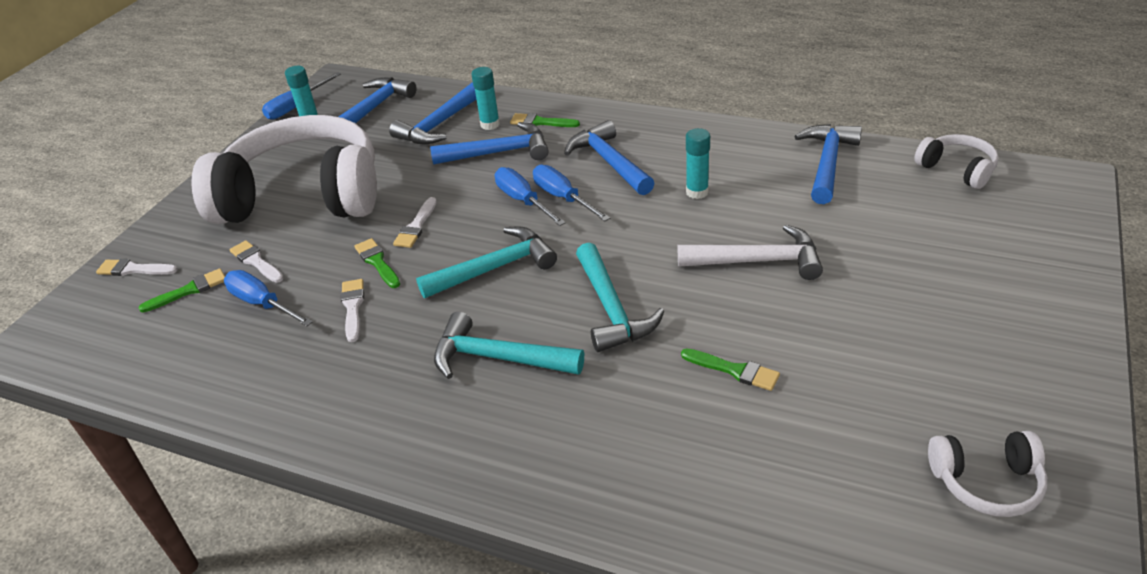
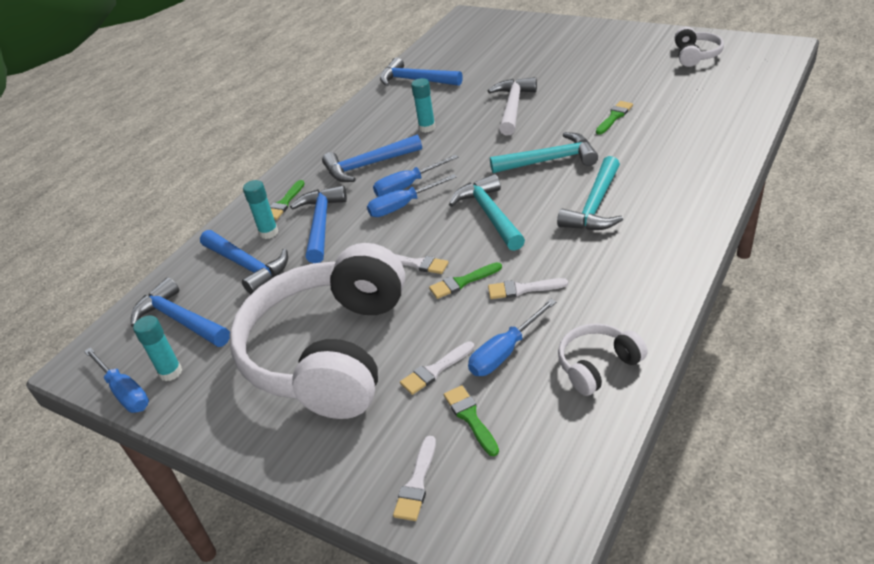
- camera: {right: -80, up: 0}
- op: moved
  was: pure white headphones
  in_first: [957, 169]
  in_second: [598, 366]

☆ ☆ ☆

- _WHAT THE EXERCISE ASKS_
Should any entry above carry a picture, omit it and repeat everything else word for word.

- _TASK RESPONSE_
- camera: {right: -80, up: 0}
- op: moved
  was: pure white headphones
  in_first: [957, 169]
  in_second: [598, 366]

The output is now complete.